• [What is being asked]
Please output only the lines running from the one that contains "TOF3 pin SCL: RX0 -> D19" through the last line of the data below, exactly as they stand, with no pictures.
[[ Data supplied, beginning ]]
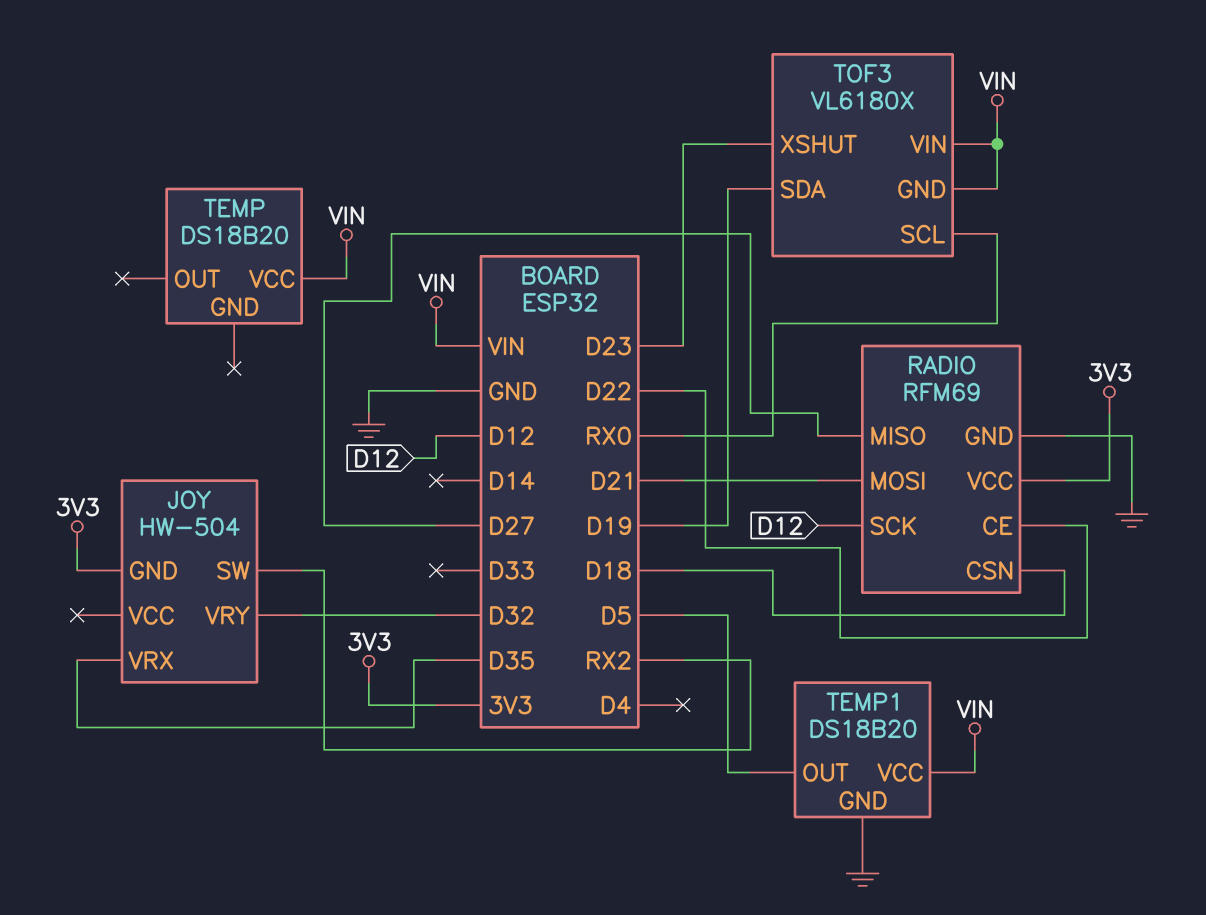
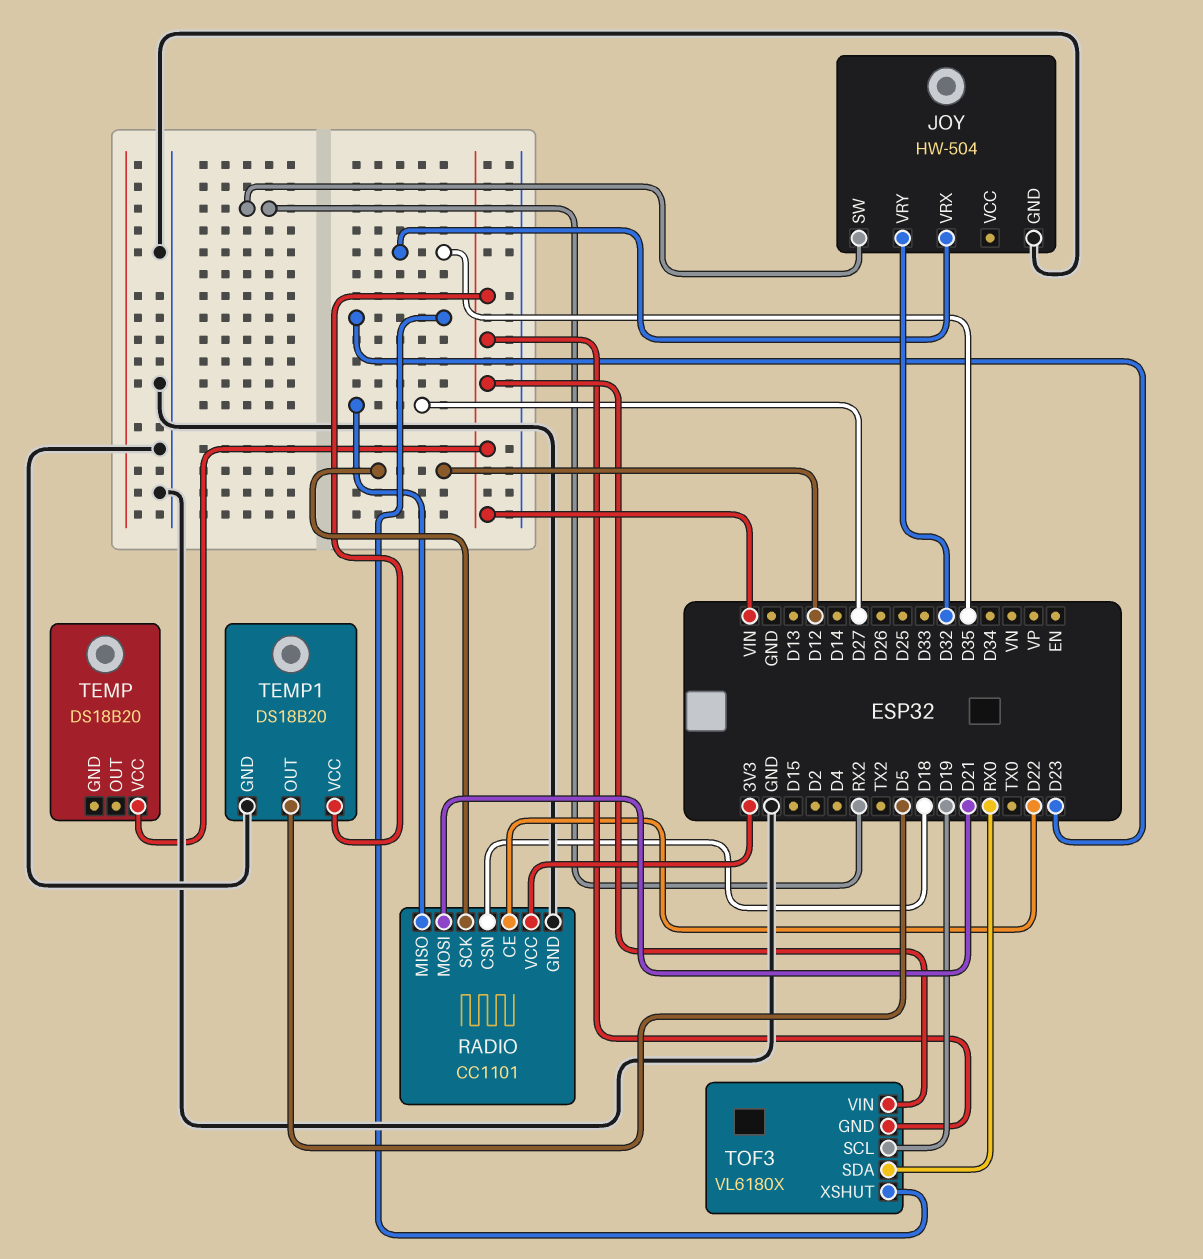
JOY pin GND: 3V3 -> GND
RADIO: RFM69 -> CC1101
TOF3 pin SCL: RX0 -> D19
TOF3 pin SDA: D19 -> RX0

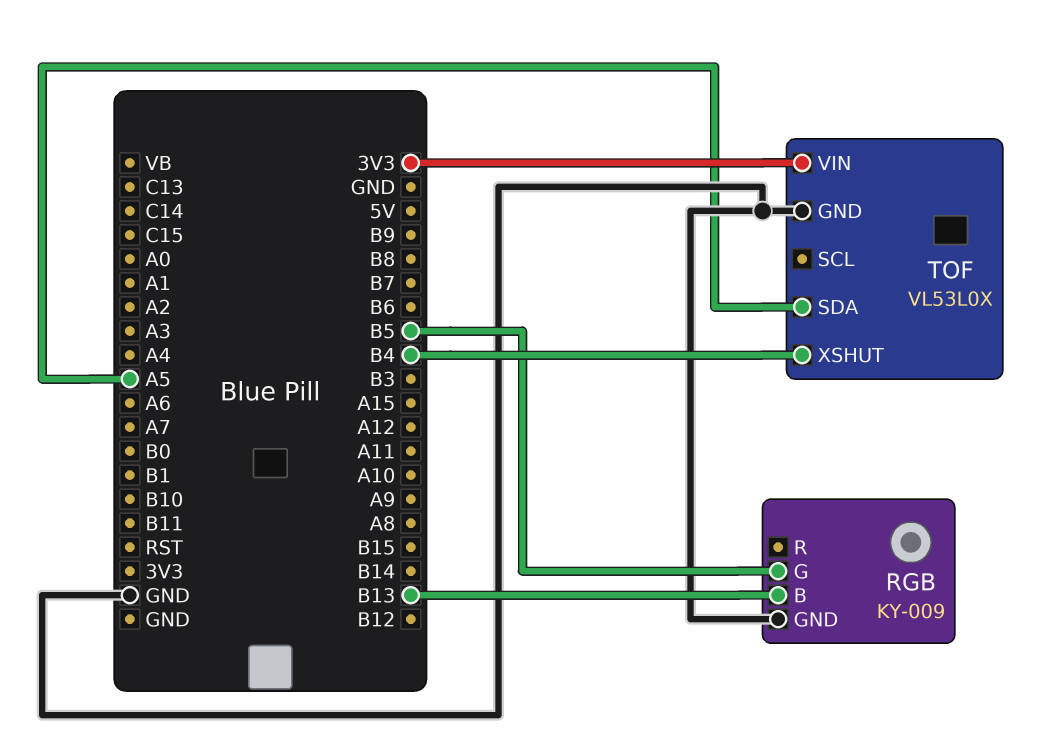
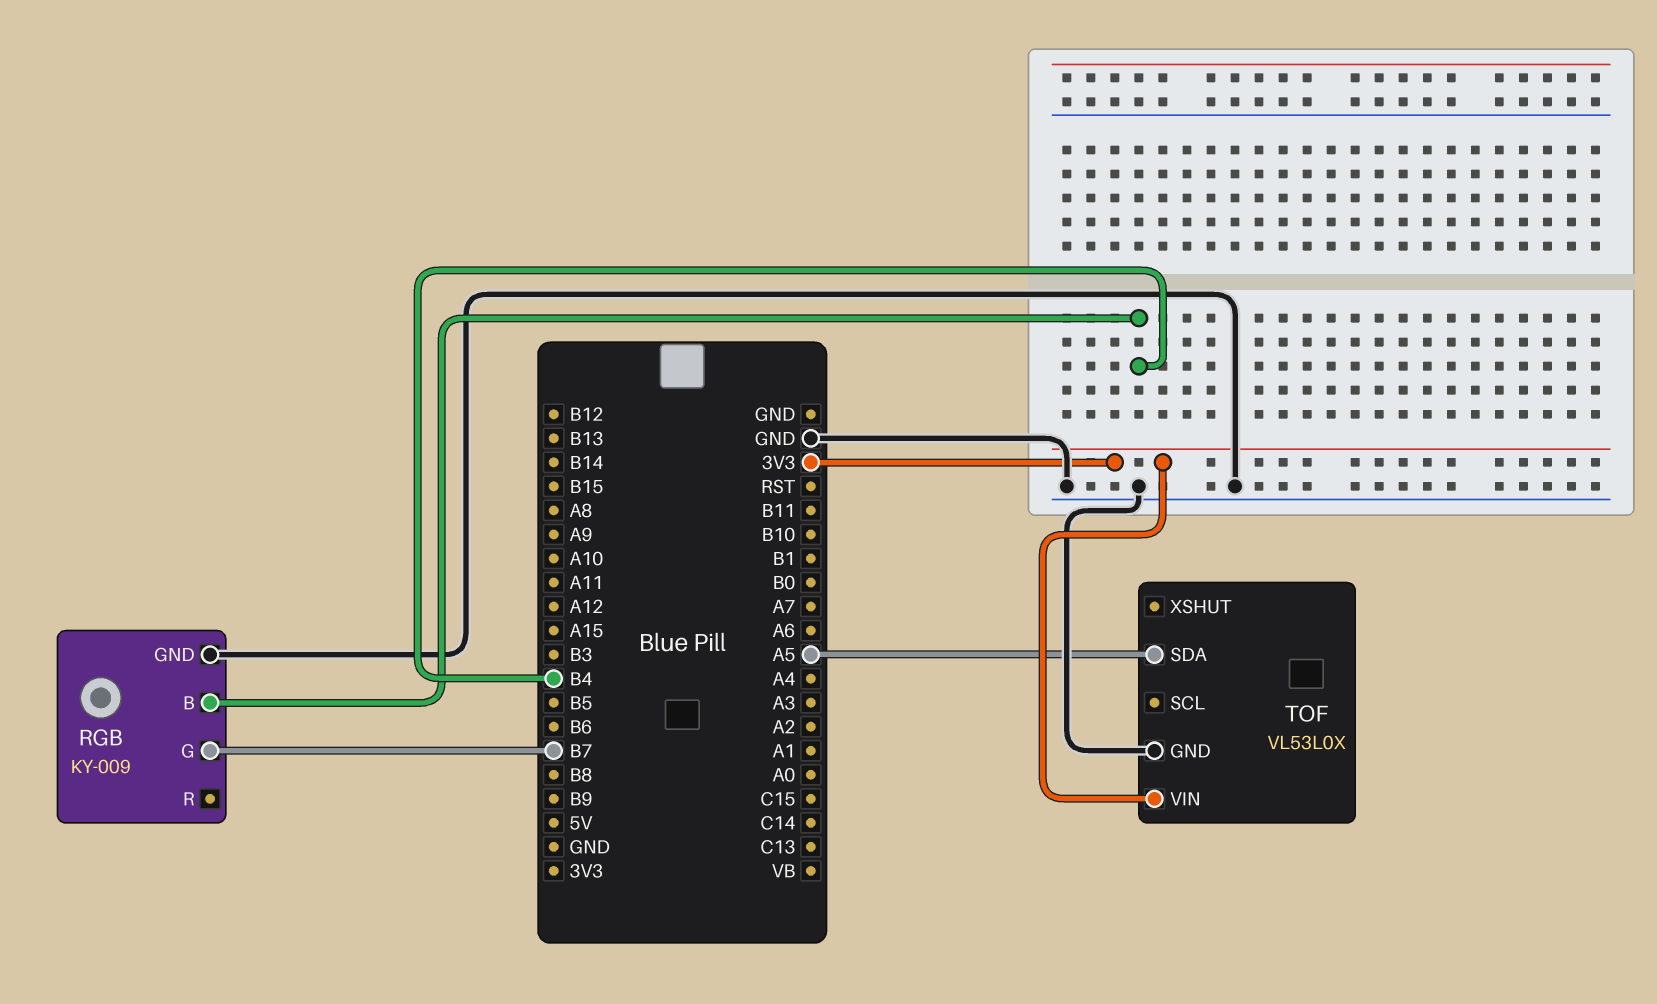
RGB pin B: B13 -> B4
RGB pin G: B5 -> B7
TOF pin XSHUT: B4 -> none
[[ Data supplied, end ]]
• [Answer box]
TOF3 pin SCL: RX0 -> D19
TOF3 pin SDA: D19 -> RX0

RGB pin B: B13 -> B4
RGB pin G: B5 -> B7
TOF pin XSHUT: B4 -> none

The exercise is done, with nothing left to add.